[Revision tracking records]
>>>>>
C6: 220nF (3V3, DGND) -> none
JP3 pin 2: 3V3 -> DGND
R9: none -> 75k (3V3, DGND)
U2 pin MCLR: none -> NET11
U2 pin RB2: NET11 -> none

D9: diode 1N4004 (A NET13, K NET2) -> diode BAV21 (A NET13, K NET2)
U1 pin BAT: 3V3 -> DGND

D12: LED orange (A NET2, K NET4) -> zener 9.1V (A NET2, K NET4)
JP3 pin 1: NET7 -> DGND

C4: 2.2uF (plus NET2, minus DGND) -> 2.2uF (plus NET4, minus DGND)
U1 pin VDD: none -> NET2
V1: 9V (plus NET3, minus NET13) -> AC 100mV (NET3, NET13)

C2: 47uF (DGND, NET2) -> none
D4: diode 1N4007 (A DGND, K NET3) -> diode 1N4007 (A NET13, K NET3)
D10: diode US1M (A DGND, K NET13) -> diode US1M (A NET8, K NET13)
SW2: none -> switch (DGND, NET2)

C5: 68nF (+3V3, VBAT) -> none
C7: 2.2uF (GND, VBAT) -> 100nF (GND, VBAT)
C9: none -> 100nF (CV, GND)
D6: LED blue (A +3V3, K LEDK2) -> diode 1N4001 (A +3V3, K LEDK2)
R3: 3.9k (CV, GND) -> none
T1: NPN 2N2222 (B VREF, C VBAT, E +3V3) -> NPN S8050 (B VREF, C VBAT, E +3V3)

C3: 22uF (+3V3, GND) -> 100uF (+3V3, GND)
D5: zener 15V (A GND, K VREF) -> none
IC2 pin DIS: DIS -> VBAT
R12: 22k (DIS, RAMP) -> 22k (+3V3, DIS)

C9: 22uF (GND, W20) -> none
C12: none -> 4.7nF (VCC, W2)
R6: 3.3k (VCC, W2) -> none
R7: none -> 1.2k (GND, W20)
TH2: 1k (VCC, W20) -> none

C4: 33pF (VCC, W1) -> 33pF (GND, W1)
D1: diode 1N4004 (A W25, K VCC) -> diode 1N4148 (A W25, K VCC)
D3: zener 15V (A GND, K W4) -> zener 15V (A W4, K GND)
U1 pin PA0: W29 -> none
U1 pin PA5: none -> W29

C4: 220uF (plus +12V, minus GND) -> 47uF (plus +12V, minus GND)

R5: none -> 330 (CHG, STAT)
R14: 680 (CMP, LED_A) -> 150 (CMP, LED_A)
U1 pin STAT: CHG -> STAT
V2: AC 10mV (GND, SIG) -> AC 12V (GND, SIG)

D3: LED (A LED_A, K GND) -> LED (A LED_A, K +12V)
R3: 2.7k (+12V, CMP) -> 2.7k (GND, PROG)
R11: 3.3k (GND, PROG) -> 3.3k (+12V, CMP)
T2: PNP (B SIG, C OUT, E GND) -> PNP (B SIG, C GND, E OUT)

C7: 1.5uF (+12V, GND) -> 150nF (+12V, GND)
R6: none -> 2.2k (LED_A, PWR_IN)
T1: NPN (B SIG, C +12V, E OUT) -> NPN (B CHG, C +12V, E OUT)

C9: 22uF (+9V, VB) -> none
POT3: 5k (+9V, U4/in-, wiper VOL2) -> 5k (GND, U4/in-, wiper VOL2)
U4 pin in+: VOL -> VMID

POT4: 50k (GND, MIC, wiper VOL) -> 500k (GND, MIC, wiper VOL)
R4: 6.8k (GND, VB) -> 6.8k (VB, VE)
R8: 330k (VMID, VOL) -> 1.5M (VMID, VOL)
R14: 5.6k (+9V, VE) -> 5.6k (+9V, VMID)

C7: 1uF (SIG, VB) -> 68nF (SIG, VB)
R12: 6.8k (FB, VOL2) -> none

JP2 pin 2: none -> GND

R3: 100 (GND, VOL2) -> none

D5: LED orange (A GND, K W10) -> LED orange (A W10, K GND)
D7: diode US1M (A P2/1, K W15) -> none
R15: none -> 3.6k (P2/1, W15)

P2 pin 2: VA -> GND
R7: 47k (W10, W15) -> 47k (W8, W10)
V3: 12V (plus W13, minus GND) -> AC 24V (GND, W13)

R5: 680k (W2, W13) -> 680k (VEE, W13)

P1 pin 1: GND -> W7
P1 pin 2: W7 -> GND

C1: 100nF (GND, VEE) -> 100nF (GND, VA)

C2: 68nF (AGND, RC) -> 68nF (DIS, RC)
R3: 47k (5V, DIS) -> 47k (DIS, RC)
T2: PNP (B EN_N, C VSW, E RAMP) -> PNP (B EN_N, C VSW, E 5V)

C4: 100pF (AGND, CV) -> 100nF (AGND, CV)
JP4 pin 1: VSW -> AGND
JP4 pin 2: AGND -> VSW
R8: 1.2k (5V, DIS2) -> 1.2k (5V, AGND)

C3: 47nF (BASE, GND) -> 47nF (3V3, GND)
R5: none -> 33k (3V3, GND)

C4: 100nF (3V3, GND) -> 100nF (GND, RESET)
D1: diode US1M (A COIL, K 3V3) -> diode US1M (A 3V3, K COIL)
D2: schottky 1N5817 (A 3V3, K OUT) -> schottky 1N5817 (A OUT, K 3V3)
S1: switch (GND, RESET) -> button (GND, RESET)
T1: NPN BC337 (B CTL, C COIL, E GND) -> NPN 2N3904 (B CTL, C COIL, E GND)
<<<<<
Please set down all the data word for word.

C6: 220nF (3V3, DGND) -> none
JP3 pin 2: 3V3 -> DGND
R9: none -> 75k (3V3, DGND)
U2 pin MCLR: none -> NET11
U2 pin RB2: NET11 -> none

D9: diode 1N4004 (A NET13, K NET2) -> diode BAV21 (A NET13, K NET2)
U1 pin BAT: 3V3 -> DGND

D12: LED orange (A NET2, K NET4) -> zener 9.1V (A NET2, K NET4)
JP3 pin 1: NET7 -> DGND

C4: 2.2uF (plus NET2, minus DGND) -> 2.2uF (plus NET4, minus DGND)
U1 pin VDD: none -> NET2
V1: 9V (plus NET3, minus NET13) -> AC 100mV (NET3, NET13)

C2: 47uF (DGND, NET2) -> none
D4: diode 1N4007 (A DGND, K NET3) -> diode 1N4007 (A NET13, K NET3)
D10: diode US1M (A DGND, K NET13) -> diode US1M (A NET8, K NET13)
SW2: none -> switch (DGND, NET2)

C5: 68nF (+3V3, VBAT) -> none
C7: 2.2uF (GND, VBAT) -> 100nF (GND, VBAT)
C9: none -> 100nF (CV, GND)
D6: LED blue (A +3V3, K LEDK2) -> diode 1N4001 (A +3V3, K LEDK2)
R3: 3.9k (CV, GND) -> none
T1: NPN 2N2222 (B VREF, C VBAT, E +3V3) -> NPN S8050 (B VREF, C VBAT, E +3V3)

C3: 22uF (+3V3, GND) -> 100uF (+3V3, GND)
D5: zener 15V (A GND, K VREF) -> none
IC2 pin DIS: DIS -> VBAT
R12: 22k (DIS, RAMP) -> 22k (+3V3, DIS)

C9: 22uF (GND, W20) -> none
C12: none -> 4.7nF (VCC, W2)
R6: 3.3k (VCC, W2) -> none
R7: none -> 1.2k (GND, W20)
TH2: 1k (VCC, W20) -> none

C4: 33pF (VCC, W1) -> 33pF (GND, W1)
D1: diode 1N4004 (A W25, K VCC) -> diode 1N4148 (A W25, K VCC)
D3: zener 15V (A GND, K W4) -> zener 15V (A W4, K GND)
U1 pin PA0: W29 -> none
U1 pin PA5: none -> W29

C4: 220uF (plus +12V, minus GND) -> 47uF (plus +12V, minus GND)

R5: none -> 330 (CHG, STAT)
R14: 680 (CMP, LED_A) -> 150 (CMP, LED_A)
U1 pin STAT: CHG -> STAT
V2: AC 10mV (GND, SIG) -> AC 12V (GND, SIG)

D3: LED (A LED_A, K GND) -> LED (A LED_A, K +12V)
R3: 2.7k (+12V, CMP) -> 2.7k (GND, PROG)
R11: 3.3k (GND, PROG) -> 3.3k (+12V, CMP)
T2: PNP (B SIG, C OUT, E GND) -> PNP (B SIG, C GND, E OUT)

C7: 1.5uF (+12V, GND) -> 150nF (+12V, GND)
R6: none -> 2.2k (LED_A, PWR_IN)
T1: NPN (B SIG, C +12V, E OUT) -> NPN (B CHG, C +12V, E OUT)

C9: 22uF (+9V, VB) -> none
POT3: 5k (+9V, U4/in-, wiper VOL2) -> 5k (GND, U4/in-, wiper VOL2)
U4 pin in+: VOL -> VMID

POT4: 50k (GND, MIC, wiper VOL) -> 500k (GND, MIC, wiper VOL)
R4: 6.8k (GND, VB) -> 6.8k (VB, VE)
R8: 330k (VMID, VOL) -> 1.5M (VMID, VOL)
R14: 5.6k (+9V, VE) -> 5.6k (+9V, VMID)

C7: 1uF (SIG, VB) -> 68nF (SIG, VB)
R12: 6.8k (FB, VOL2) -> none

JP2 pin 2: none -> GND

R3: 100 (GND, VOL2) -> none

D5: LED orange (A GND, K W10) -> LED orange (A W10, K GND)
D7: diode US1M (A P2/1, K W15) -> none
R15: none -> 3.6k (P2/1, W15)

P2 pin 2: VA -> GND
R7: 47k (W10, W15) -> 47k (W8, W10)
V3: 12V (plus W13, minus GND) -> AC 24V (GND, W13)

R5: 680k (W2, W13) -> 680k (VEE, W13)

P1 pin 1: GND -> W7
P1 pin 2: W7 -> GND

C1: 100nF (GND, VEE) -> 100nF (GND, VA)

C2: 68nF (AGND, RC) -> 68nF (DIS, RC)
R3: 47k (5V, DIS) -> 47k (DIS, RC)
T2: PNP (B EN_N, C VSW, E RAMP) -> PNP (B EN_N, C VSW, E 5V)

C4: 100pF (AGND, CV) -> 100nF (AGND, CV)
JP4 pin 1: VSW -> AGND
JP4 pin 2: AGND -> VSW
R8: 1.2k (5V, DIS2) -> 1.2k (5V, AGND)

C3: 47nF (BASE, GND) -> 47nF (3V3, GND)
R5: none -> 33k (3V3, GND)

C4: 100nF (3V3, GND) -> 100nF (GND, RESET)
D1: diode US1M (A COIL, K 3V3) -> diode US1M (A 3V3, K COIL)
D2: schottky 1N5817 (A 3V3, K OUT) -> schottky 1N5817 (A OUT, K 3V3)
S1: switch (GND, RESET) -> button (GND, RESET)
T1: NPN BC337 (B CTL, C COIL, E GND) -> NPN 2N3904 (B CTL, C COIL, E GND)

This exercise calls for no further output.